[Image change detection data]
+++++

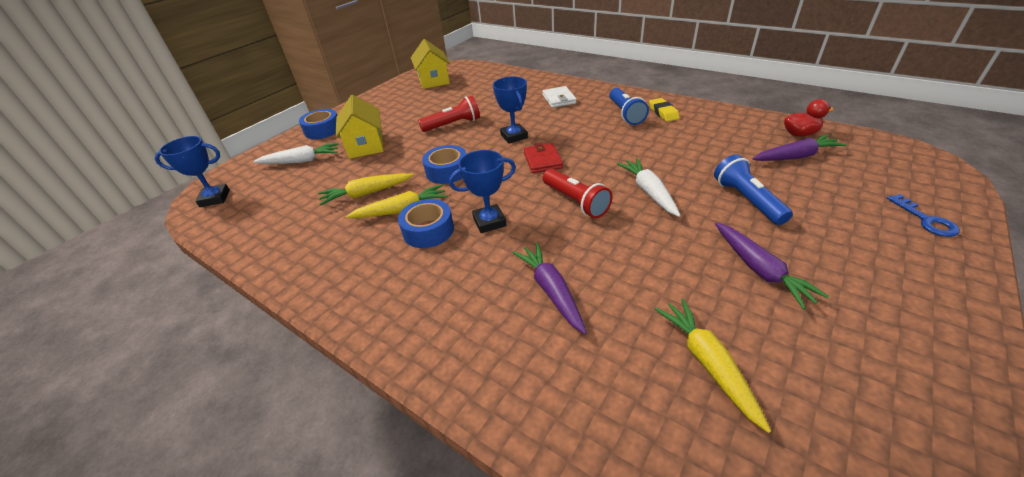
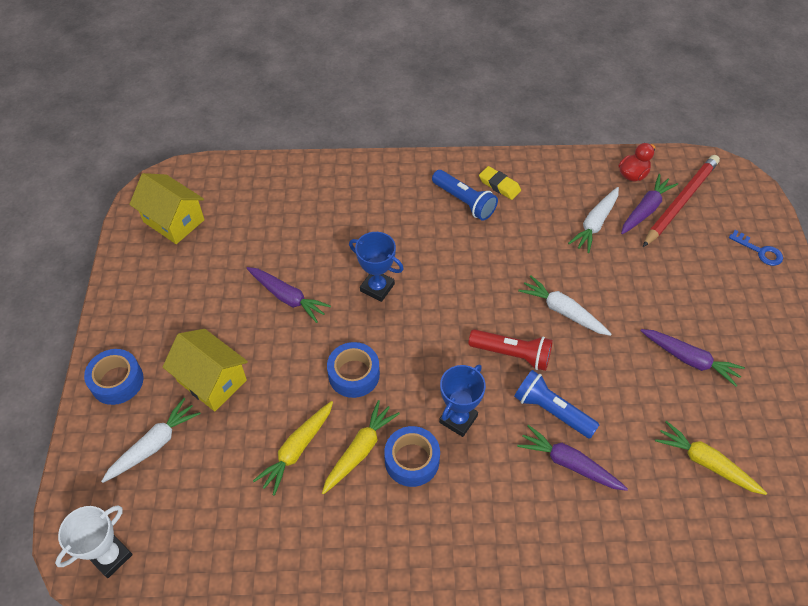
camera: 40 degrees left, 15 degrees up
(215, 198) = (111, 556): blue trophy -> white trophy
(453, 125) = (288, 297): red flashlight -> purple carrot
(542, 160) = (438, 312): red wallet -> none
(559, 99) = (374, 201): white wallet -> none
(732, 152) = (595, 224): none -> white carrot
(747, 200) = (640, 285): blue flashlight -> blue flashlight (552, 410)
(842, 161) = (680, 202): none -> red pencil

+++++

Exercise brief: Set the lines down exactly as they stand, beginning at the one that contains "(732, 152) = (595, 224): none -> white carrot" and stopping after the last line of the entries above.

Task solution:
(732, 152) = (595, 224): none -> white carrot
(747, 200) = (640, 285): blue flashlight -> blue flashlight (552, 410)
(842, 161) = (680, 202): none -> red pencil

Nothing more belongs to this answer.